Object state comparisons:
========================

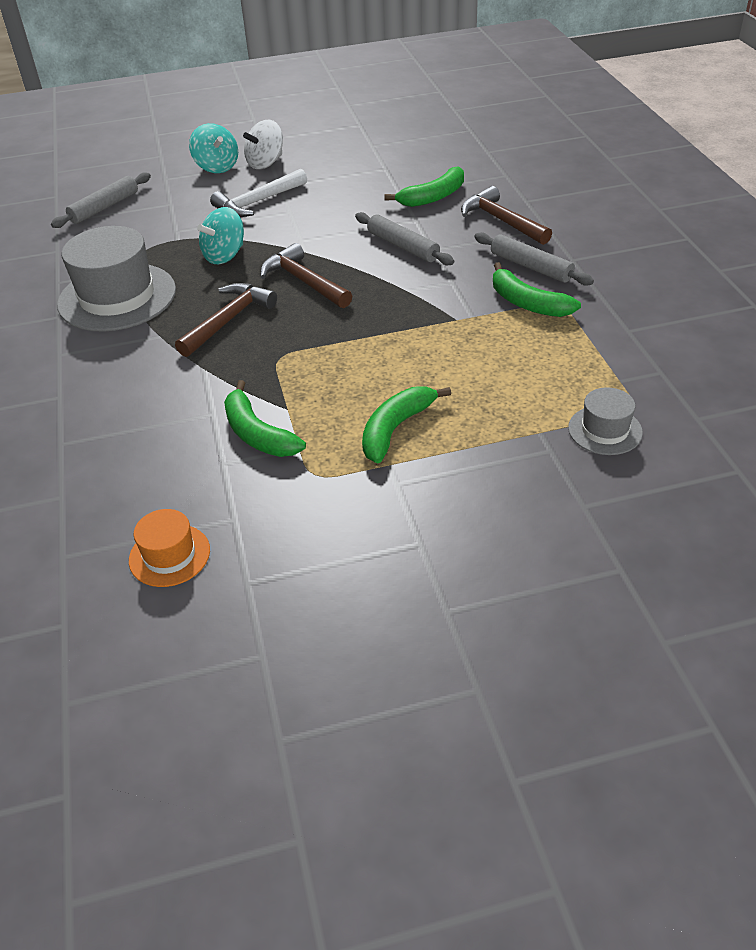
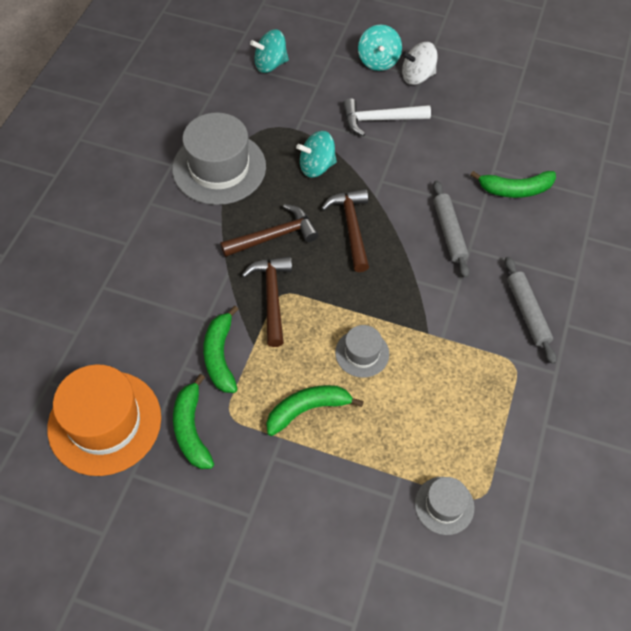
camera: 30 degrees right, 15 degrees up
(104, 207) = (270, 64): grey rolling pin -> turquoise spinning top
(169, 555) = (104, 422): orange hat -> orange hat, size x1.98
(407, 362) = (362, 353): none -> grey hat
(501, 221) = (546, 248): brown hammer -> brown hammer (271, 297)
(527, 303) = (492, 349): green banana -> green banana (191, 429)

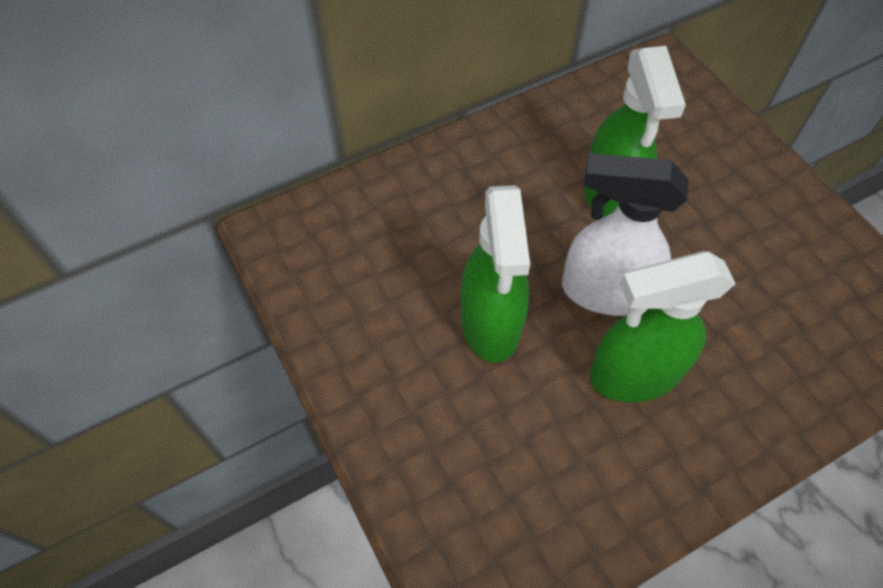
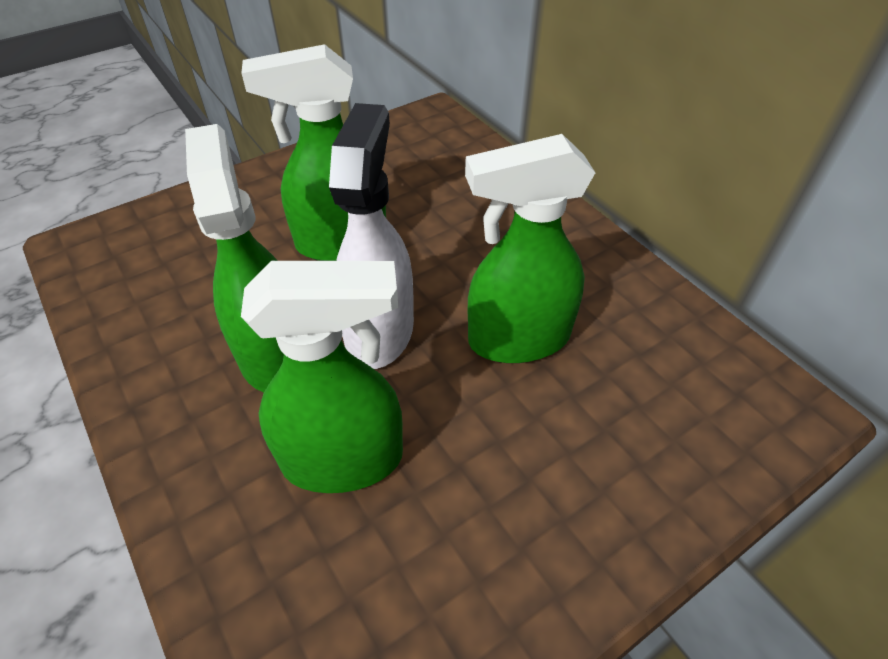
camera: 85 degrees right, 10 degrees down
(732, 317) = (344, 459): none -> green spray bottle

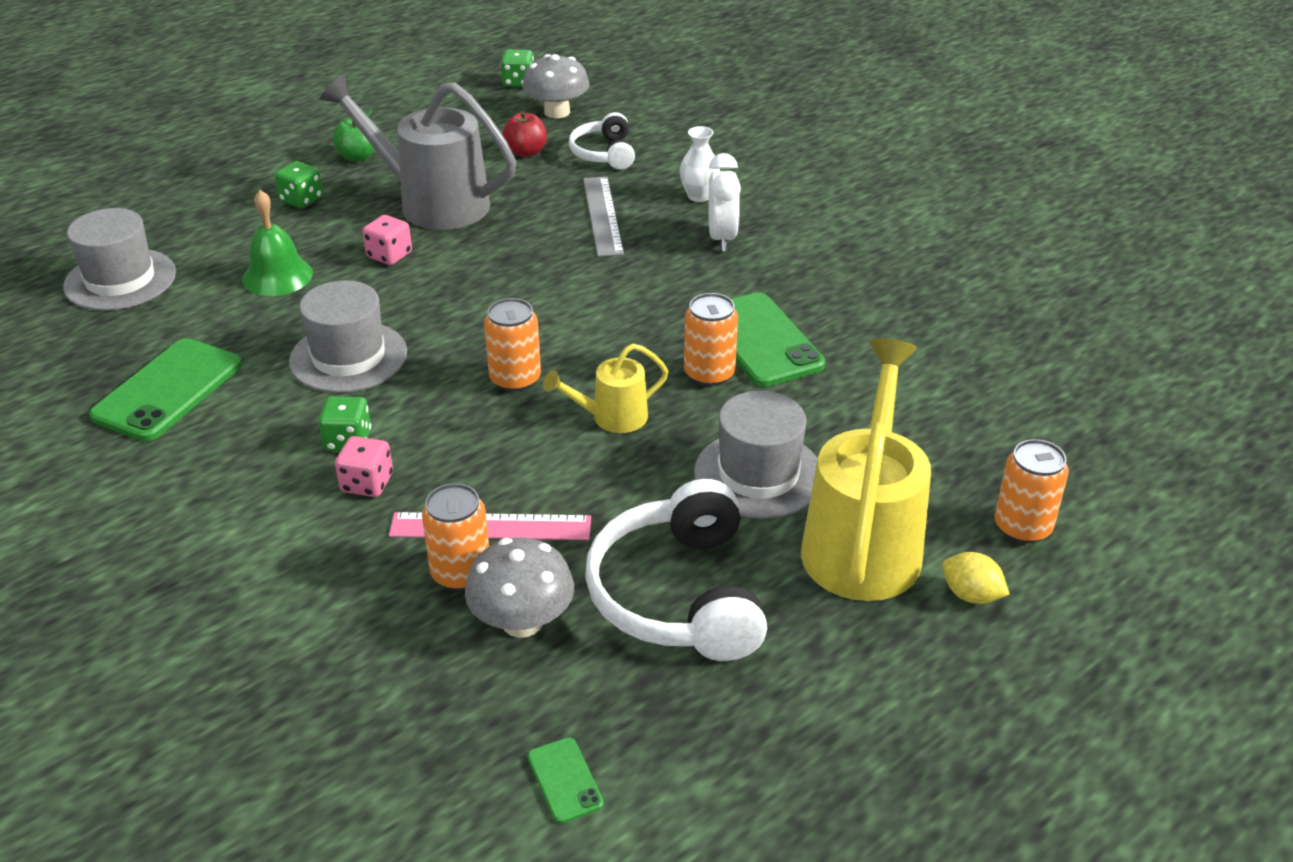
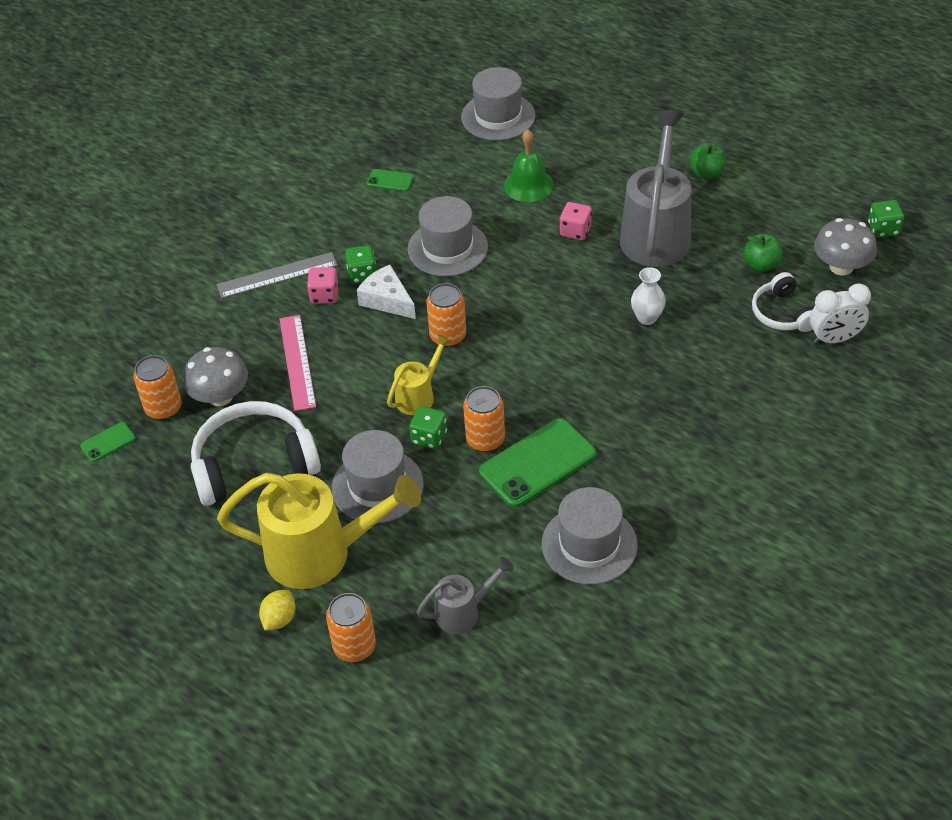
camera: 80 degrees right, 10 degrees up
(168, 390) = (390, 180): green phone -> green phone, size x0.47
(301, 200) = (631, 164): green dice -> green dice (429, 437)
(415, 423) = (387, 300): none -> white cheese
(461, 573) = (255, 359): orange can -> orange can (163, 408)
(526, 152) = (761, 264): red apple -> green apple
(602, 215) = (680, 334): grey ruler -> grey ruler (277, 275)
(604, 153) = (782, 313): white headphones -> white headphones turned 90 degrees counterclockwise
(611, 418) = (419, 396): yellow watering can -> yellow watering can turned 75 degrees clockwise
(699, 196) = (738, 388): white vase -> white vase (647, 318)
(722, 238) = (676, 415): white clock -> white clock (834, 339)
(892, 323) = (589, 544): none -> grey hat
(977, 428) = (463, 612): none -> grey watering can

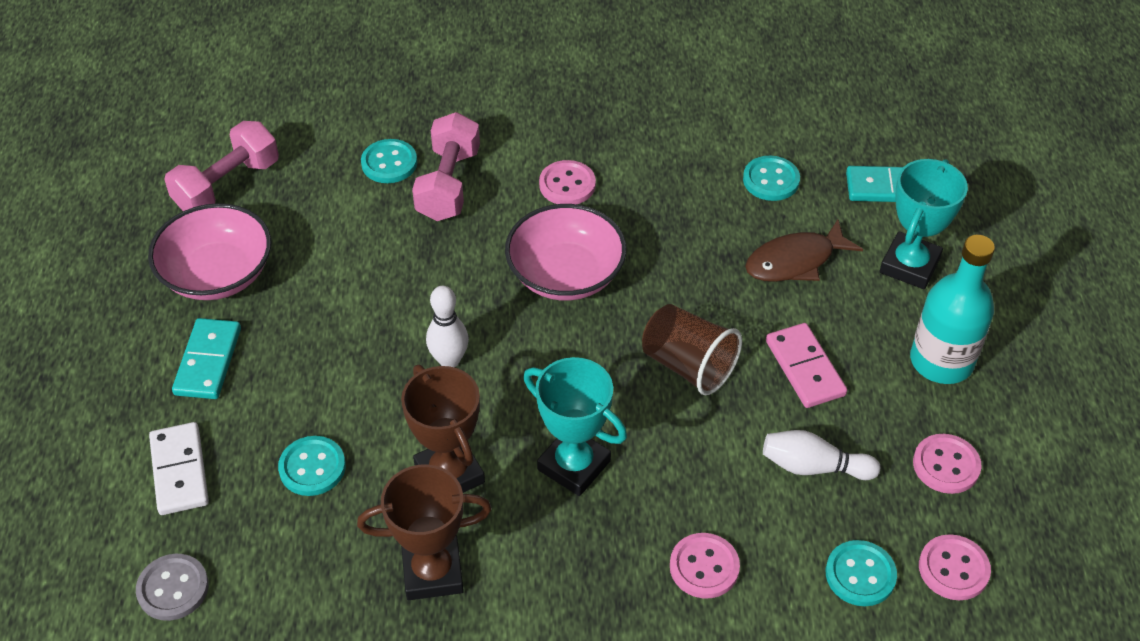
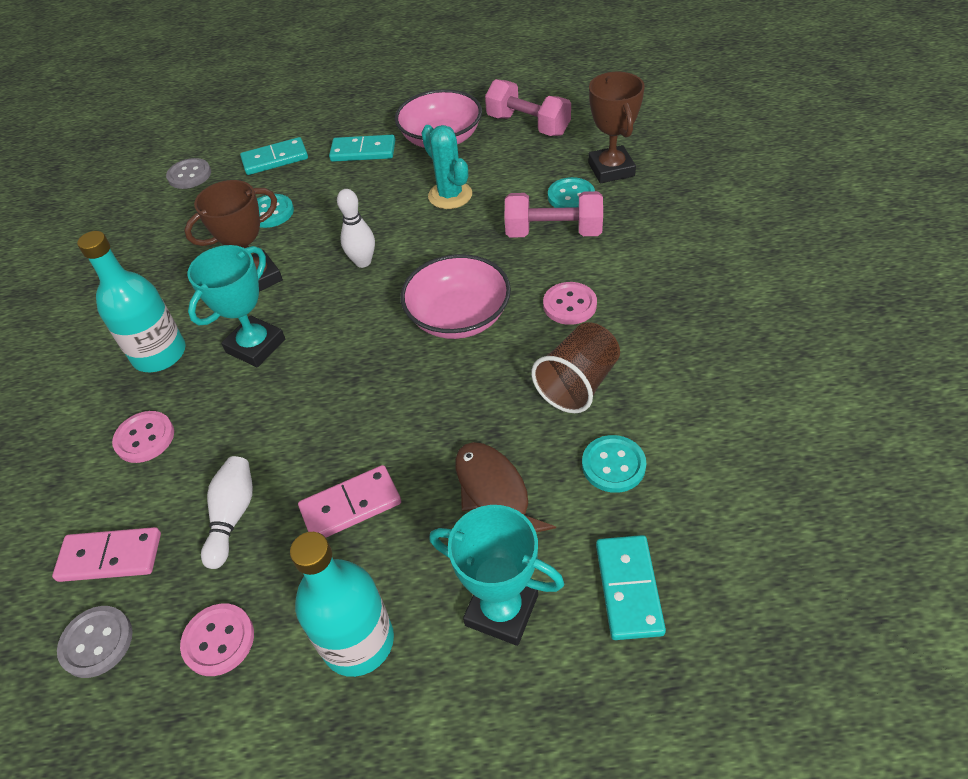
camera: 90 degrees right, 0 degrees up
(180, 471) = (275, 159): white domino -> turquoise domino
(346, 271) = (450, 195): none -> turquoise cactus
(432, 572) = (175, 282): brown trophy -> brown trophy (611, 169)
(568, 572) = (159, 354): none -> turquoise bottle
(688, 365) = (355, 411): brown cup -> brown cup (578, 384)
(860, 574) = (110, 557): turquoise button -> pink domino
(953, 569) = (97, 642): pink button -> grey button

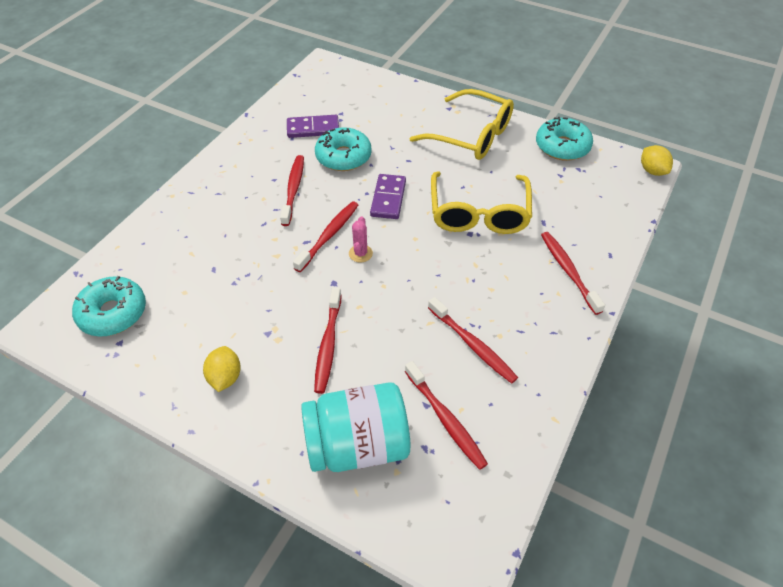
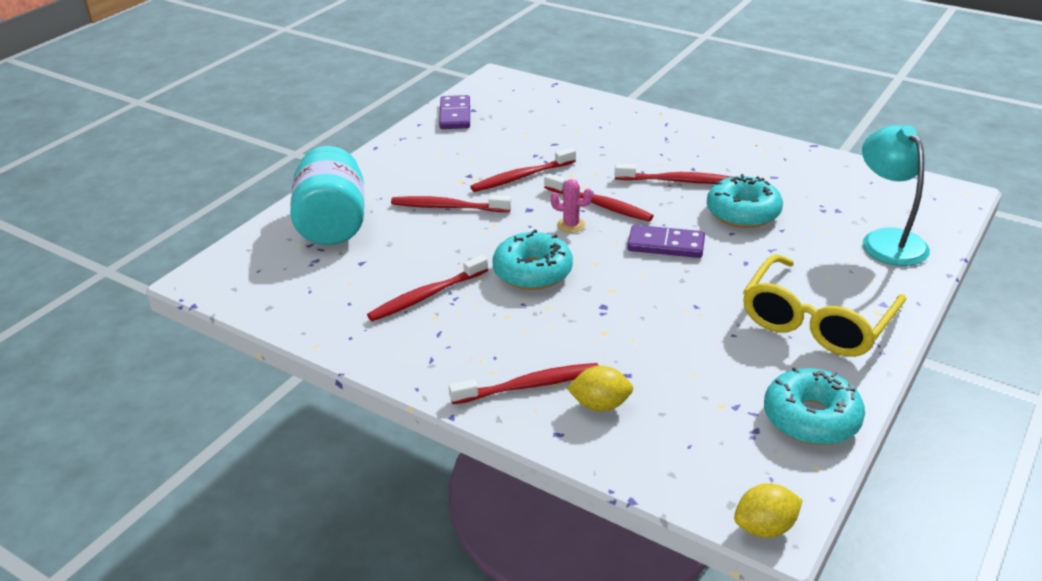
camera: 95 degrees right, 15 degrees down
(113, 313) = (506, 103): turquoise donut -> turquoise donut (532, 272)
(225, 377) = (424, 158): yellow lemon -> yellow lemon (600, 405)
(313, 129) = (796, 190): purple domino -> purple domino (455, 115)
(379, 97) = (887, 240): none -> turquoise lamp
(445, 419) = (341, 273): red toothbrush -> red toothbrush (521, 177)
(479, 213) = (641, 316): yellow glasses -> none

========================

# Instructions for the task:
Reproduce word for word the lines from the one containing "(732, 317) = (344, 459): none" through the end of the data, both ends kept. Drop the pictures.

# Output of the exercise:
(732, 317) = (344, 459): none -> green spray bottle

camera: 80 degrees right, 10 degrees up
(168, 390) = (390, 180): green phone -> green phone, size x0.47
(301, 200) = (631, 164): green dice -> green dice (429, 437)
(415, 423) = (387, 300): none -> white cheese
(461, 573) = (255, 359): orange can -> orange can (163, 408)
(526, 152) = (761, 264): red apple -> green apple
(602, 215) = (680, 334): grey ruler -> grey ruler (277, 275)
(604, 153) = (782, 313): white headphones -> white headphones turned 90 degrees counterclockwise
(611, 418) = (419, 396): yellow watering can -> yellow watering can turned 75 degrees clockwise
(699, 196) = (738, 388): white vase -> white vase (647, 318)
(722, 238) = (676, 415): white clock -> white clock (834, 339)
(892, 323) = (589, 544): none -> grey hat
(977, 428) = (463, 612): none -> grey watering can

camera: 90 degrees right, 0 degrees up
(180, 471) = (275, 159): white domino -> turquoise domino
(346, 271) = (450, 195): none -> turquoise cactus
(432, 572) = (175, 282): brown trophy -> brown trophy (611, 169)
(568, 572) = (159, 354): none -> turquoise bottle
(688, 365) = (355, 411): brown cup -> brown cup (578, 384)
(860, 574) = (110, 557): turquoise button -> pink domino
(953, 569) = (97, 642): pink button -> grey button

camera: 95 degrees right, 15 degrees down
(113, 313) = (506, 103): turquoise donut -> turquoise donut (532, 272)
(225, 377) = (424, 158): yellow lemon -> yellow lemon (600, 405)
(313, 129) = (796, 190): purple domino -> purple domino (455, 115)
(379, 97) = (887, 240): none -> turquoise lamp
(445, 419) = (341, 273): red toothbrush -> red toothbrush (521, 177)
(479, 213) = (641, 316): yellow glasses -> none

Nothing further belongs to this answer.